### EXERCISE DESCRIPTION
Your answer must be an exact copy of the records below, minus any images.
DATA RECORDS: Begin
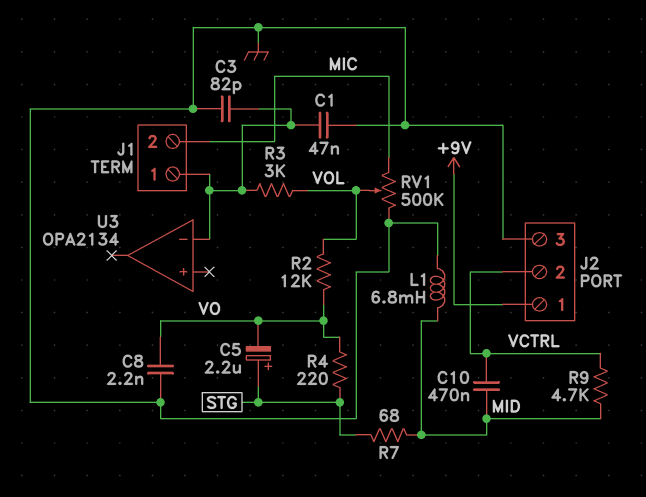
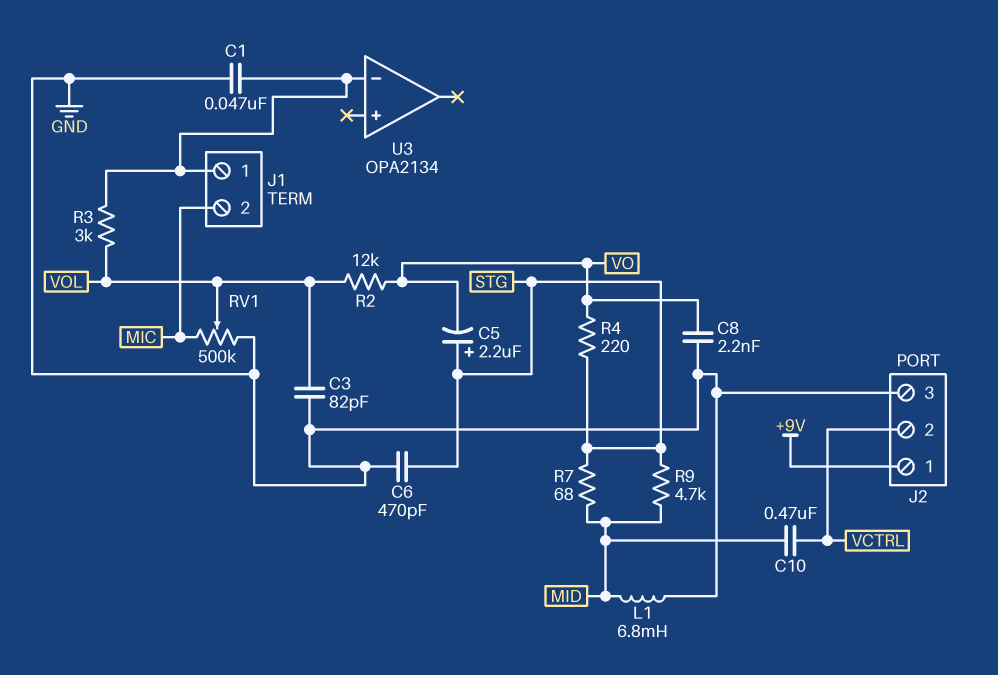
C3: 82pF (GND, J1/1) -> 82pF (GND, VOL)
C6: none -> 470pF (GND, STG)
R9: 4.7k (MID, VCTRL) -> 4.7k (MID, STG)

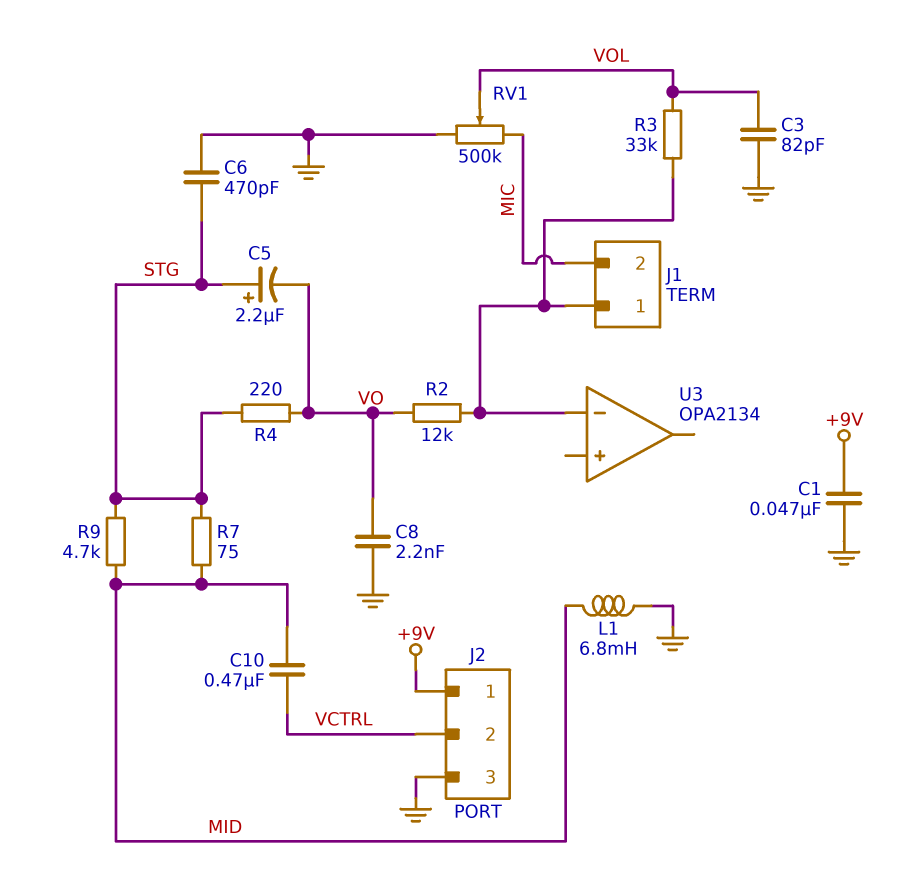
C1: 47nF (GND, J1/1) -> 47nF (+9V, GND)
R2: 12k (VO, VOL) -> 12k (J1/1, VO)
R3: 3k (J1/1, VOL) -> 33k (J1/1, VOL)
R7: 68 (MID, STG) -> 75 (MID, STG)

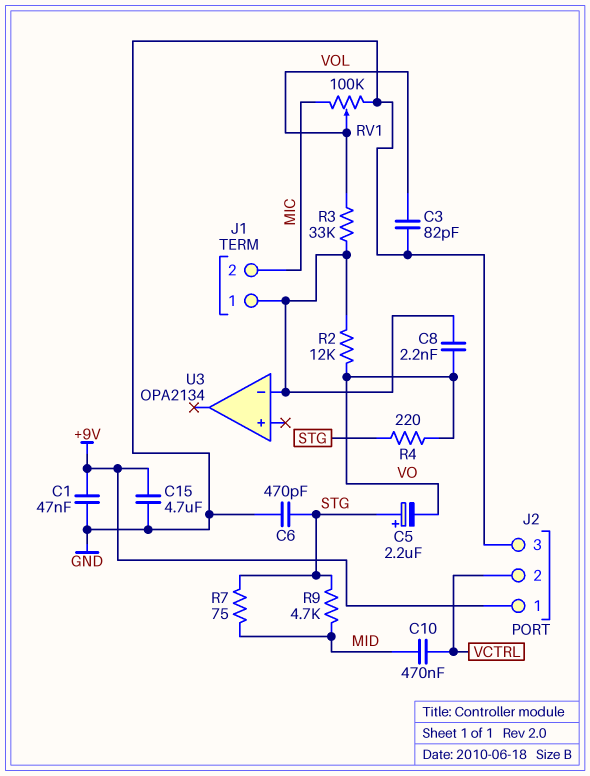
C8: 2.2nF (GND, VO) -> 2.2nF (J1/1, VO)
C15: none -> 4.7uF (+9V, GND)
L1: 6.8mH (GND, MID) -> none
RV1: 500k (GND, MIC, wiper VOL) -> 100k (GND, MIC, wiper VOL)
DATA RECORDS: End
### ANSWER BOX
C3: 82pF (GND, J1/1) -> 82pF (GND, VOL)
C6: none -> 470pF (GND, STG)
R9: 4.7k (MID, VCTRL) -> 4.7k (MID, STG)

C1: 47nF (GND, J1/1) -> 47nF (+9V, GND)
R2: 12k (VO, VOL) -> 12k (J1/1, VO)
R3: 3k (J1/1, VOL) -> 33k (J1/1, VOL)
R7: 68 (MID, STG) -> 75 (MID, STG)

C8: 2.2nF (GND, VO) -> 2.2nF (J1/1, VO)
C15: none -> 4.7uF (+9V, GND)
L1: 6.8mH (GND, MID) -> none
RV1: 500k (GND, MIC, wiper VOL) -> 100k (GND, MIC, wiper VOL)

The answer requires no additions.